» Task description
In the data that follows, every line containing the word "OPTO" should be returned.

───── Supplied material

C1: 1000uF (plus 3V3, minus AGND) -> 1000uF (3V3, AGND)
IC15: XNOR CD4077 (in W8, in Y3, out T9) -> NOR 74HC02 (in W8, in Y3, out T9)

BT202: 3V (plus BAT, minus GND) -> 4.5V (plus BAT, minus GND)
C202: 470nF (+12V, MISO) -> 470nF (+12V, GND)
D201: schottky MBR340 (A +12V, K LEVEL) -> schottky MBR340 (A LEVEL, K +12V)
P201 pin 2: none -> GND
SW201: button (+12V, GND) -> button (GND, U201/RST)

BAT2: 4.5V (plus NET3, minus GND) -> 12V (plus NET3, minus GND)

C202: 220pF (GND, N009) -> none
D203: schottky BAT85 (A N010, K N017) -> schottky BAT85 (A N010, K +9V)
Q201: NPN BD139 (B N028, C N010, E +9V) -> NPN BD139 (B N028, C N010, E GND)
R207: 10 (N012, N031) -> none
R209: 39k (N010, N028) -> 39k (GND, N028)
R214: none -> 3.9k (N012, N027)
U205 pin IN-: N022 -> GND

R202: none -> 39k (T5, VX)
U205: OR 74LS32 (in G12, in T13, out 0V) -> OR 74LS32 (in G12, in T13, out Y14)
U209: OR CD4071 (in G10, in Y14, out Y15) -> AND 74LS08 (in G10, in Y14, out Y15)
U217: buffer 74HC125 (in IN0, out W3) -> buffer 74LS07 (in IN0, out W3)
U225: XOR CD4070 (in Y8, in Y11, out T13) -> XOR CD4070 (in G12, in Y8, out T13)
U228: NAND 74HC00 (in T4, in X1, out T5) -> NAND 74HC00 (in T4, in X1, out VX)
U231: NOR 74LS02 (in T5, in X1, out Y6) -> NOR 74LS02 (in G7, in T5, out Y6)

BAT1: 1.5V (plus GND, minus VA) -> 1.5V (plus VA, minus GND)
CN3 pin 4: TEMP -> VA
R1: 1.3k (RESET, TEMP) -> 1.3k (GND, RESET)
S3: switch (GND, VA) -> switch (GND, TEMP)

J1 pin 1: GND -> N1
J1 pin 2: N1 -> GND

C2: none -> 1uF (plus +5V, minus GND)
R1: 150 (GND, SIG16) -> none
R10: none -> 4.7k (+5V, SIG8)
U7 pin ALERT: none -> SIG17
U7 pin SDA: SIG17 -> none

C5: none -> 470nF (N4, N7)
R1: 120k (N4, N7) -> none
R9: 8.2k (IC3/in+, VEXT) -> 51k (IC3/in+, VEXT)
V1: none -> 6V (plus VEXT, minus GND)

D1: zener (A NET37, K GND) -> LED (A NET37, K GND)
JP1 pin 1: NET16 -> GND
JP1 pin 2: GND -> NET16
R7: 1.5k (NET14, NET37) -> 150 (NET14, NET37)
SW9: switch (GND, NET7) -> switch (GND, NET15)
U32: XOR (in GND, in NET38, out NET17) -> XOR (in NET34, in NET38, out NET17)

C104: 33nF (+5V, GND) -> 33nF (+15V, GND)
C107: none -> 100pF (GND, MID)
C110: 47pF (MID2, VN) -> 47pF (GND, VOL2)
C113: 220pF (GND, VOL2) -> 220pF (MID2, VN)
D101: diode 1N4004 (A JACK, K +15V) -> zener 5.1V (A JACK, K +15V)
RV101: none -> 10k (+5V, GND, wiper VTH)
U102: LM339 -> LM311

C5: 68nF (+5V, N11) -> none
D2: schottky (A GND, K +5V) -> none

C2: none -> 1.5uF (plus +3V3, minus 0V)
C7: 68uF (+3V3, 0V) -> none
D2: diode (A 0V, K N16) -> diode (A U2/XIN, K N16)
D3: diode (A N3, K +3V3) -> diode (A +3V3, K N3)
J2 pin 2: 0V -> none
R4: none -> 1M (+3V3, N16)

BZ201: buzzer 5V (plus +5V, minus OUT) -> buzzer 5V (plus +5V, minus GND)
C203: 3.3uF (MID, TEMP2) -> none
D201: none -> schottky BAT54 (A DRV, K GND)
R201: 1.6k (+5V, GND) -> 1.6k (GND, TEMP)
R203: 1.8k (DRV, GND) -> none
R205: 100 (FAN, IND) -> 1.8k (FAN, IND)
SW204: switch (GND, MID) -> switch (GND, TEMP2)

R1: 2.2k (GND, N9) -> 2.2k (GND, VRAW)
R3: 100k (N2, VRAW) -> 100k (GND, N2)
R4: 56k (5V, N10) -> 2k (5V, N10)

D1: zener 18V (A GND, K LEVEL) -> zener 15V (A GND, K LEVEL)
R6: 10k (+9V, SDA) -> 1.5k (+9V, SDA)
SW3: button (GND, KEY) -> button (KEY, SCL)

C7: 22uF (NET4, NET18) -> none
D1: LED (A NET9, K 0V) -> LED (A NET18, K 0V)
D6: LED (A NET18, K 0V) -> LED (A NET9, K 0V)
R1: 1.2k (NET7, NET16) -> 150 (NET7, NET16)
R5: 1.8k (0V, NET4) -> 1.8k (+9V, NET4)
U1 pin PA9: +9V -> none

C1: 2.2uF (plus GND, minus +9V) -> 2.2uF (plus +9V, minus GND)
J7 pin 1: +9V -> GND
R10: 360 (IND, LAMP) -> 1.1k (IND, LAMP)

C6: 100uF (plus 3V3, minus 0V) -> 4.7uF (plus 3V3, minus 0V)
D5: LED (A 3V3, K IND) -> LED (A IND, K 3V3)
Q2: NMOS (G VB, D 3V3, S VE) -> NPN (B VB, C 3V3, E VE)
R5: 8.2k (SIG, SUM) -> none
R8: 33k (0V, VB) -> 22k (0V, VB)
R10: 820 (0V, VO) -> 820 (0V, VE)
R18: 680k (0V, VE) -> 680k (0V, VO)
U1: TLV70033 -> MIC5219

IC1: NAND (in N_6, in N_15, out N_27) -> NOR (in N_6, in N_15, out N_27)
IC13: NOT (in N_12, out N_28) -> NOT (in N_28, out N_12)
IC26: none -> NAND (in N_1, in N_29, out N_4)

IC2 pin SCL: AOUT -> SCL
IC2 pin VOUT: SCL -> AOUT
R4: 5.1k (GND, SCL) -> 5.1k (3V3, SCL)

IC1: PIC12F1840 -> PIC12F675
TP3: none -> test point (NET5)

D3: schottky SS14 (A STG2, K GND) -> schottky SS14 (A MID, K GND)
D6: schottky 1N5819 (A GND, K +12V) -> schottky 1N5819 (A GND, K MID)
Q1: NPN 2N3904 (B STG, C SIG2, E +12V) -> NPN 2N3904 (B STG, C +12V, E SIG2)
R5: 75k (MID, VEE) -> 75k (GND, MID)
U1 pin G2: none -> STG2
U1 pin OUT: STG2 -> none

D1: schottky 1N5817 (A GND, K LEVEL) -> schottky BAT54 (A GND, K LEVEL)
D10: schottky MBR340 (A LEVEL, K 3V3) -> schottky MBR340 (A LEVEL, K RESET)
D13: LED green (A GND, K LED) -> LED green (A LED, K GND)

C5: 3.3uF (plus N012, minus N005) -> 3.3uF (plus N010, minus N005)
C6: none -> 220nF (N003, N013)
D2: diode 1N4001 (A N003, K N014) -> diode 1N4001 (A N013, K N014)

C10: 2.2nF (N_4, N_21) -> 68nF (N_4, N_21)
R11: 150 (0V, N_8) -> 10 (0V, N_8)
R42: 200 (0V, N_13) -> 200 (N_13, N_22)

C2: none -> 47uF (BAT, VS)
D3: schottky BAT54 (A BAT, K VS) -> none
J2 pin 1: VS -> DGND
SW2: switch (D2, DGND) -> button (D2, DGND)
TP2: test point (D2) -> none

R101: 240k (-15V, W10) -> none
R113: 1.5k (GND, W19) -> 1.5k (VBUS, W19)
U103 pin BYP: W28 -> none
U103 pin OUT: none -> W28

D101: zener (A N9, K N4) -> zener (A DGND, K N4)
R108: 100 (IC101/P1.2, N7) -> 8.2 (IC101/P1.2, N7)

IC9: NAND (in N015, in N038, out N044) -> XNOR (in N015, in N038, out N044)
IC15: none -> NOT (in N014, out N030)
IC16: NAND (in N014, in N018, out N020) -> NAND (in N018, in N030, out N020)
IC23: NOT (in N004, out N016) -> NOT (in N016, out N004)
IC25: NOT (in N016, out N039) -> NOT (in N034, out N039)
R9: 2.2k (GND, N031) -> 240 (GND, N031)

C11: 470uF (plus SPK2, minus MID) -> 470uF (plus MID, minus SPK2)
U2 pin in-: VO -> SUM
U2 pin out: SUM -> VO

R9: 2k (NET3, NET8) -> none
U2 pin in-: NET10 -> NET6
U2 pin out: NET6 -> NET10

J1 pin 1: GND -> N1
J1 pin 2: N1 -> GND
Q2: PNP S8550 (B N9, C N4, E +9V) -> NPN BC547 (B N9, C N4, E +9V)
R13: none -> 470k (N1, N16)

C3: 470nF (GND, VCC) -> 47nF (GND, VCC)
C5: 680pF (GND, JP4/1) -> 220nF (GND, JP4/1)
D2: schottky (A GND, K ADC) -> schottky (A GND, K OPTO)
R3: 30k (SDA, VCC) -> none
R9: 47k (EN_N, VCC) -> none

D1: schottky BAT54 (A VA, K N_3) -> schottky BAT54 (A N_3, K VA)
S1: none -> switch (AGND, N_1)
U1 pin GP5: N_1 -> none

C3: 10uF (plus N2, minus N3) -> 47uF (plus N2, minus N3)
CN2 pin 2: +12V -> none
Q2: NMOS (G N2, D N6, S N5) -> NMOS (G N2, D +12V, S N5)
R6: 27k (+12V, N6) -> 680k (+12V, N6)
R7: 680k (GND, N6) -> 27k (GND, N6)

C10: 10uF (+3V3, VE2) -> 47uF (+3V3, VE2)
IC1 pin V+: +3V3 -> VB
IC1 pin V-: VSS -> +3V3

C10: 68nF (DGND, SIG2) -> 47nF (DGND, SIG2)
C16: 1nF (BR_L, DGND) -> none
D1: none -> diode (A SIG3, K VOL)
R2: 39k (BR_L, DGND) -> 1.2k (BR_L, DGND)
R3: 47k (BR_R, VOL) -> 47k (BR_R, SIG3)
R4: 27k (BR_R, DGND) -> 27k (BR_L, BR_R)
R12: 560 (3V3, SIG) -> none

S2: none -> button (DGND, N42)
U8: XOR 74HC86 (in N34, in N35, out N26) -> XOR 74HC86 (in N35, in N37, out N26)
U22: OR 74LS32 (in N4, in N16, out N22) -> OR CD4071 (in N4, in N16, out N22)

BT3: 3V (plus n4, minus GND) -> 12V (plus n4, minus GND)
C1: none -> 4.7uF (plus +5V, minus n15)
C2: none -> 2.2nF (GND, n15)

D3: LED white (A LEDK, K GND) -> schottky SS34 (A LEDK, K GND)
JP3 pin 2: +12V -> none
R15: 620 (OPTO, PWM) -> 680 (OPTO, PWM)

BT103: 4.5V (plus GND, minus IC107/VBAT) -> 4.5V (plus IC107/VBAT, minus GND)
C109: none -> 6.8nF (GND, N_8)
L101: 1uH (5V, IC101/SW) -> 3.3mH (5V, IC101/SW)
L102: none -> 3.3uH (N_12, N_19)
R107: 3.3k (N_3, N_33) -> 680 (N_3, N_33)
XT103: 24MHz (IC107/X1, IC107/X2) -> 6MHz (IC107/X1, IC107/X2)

──────────

» Final answer
D2: schottky (A GND, K ADC) -> schottky (A GND, K OPTO)
R15: 620 (OPTO, PWM) -> 680 (OPTO, PWM)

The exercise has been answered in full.